*THE PROBLEM:*
Only one stretch of the records below is wanted: the lines from the one holding "KEYS1 pin K1: D7 -> D4" through the one holding "LIGHT pin GND: none -> GND". Return it exactly, both ends included.

*MATERIAL SUPPLIED:*

* * * *

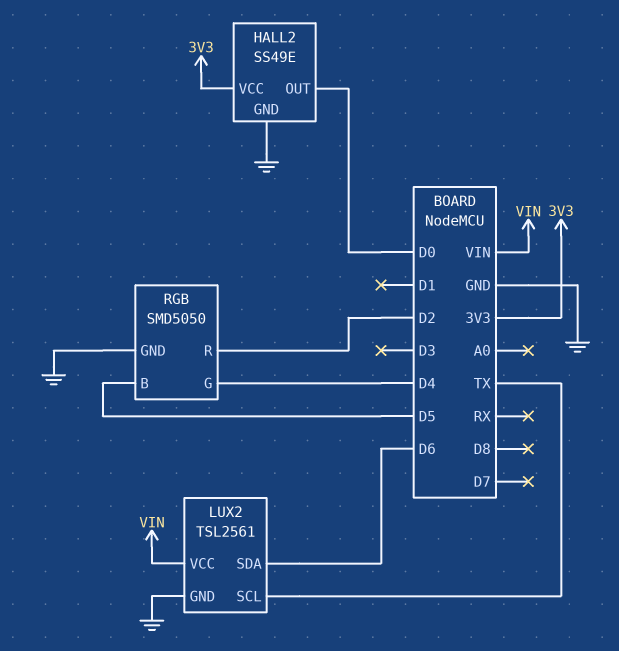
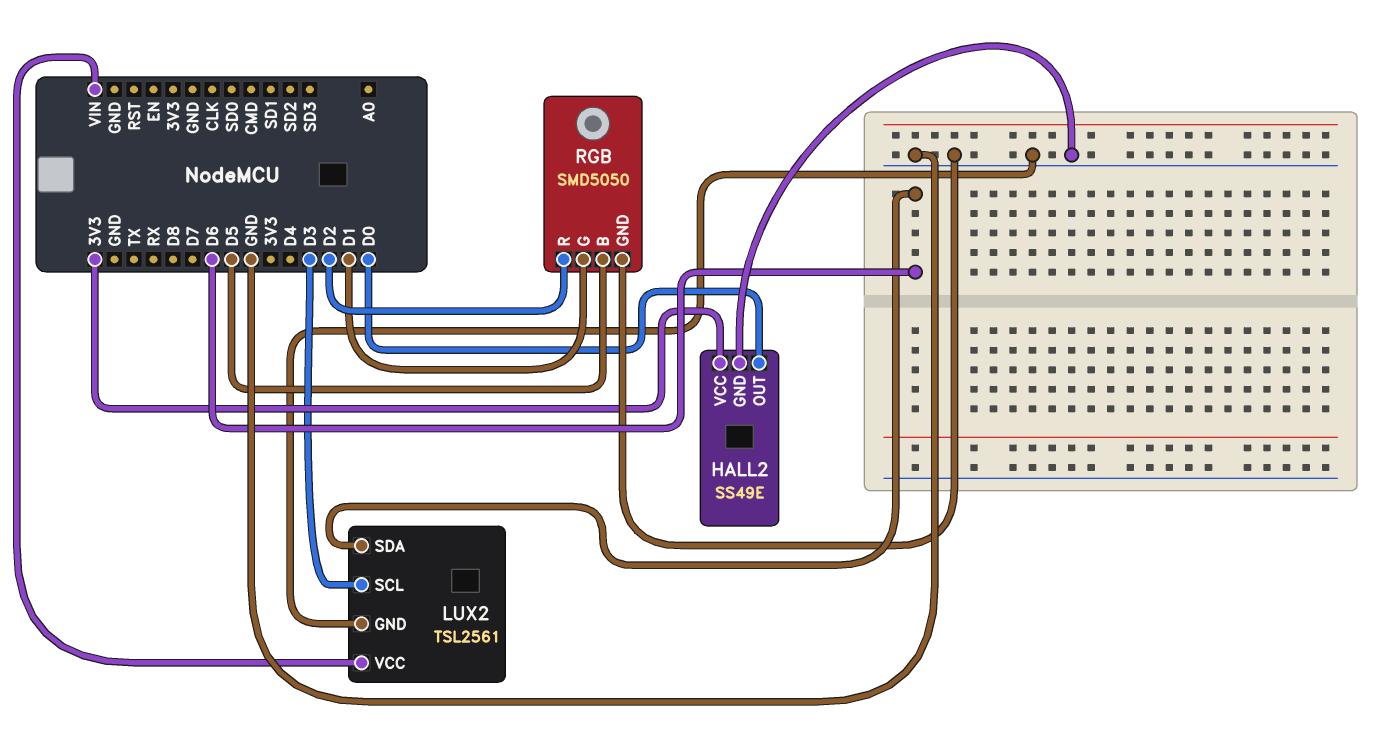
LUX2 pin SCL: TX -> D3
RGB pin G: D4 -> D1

* * * *

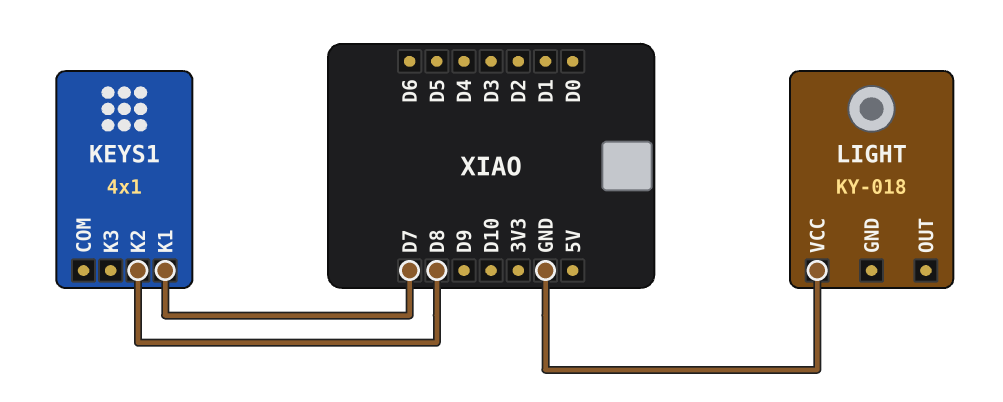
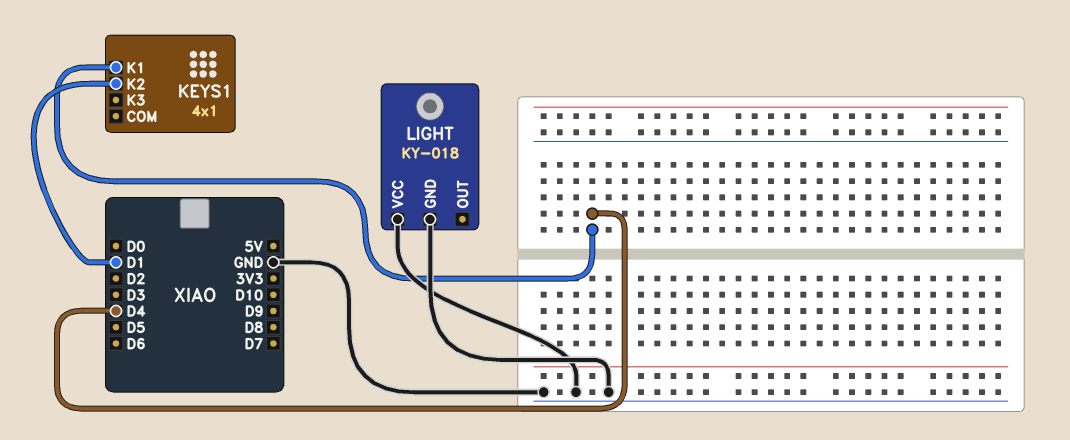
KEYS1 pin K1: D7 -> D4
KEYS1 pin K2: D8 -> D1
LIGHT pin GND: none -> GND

* * * *

*ANSWER BOX:*
KEYS1 pin K1: D7 -> D4
KEYS1 pin K2: D8 -> D1
LIGHT pin GND: none -> GND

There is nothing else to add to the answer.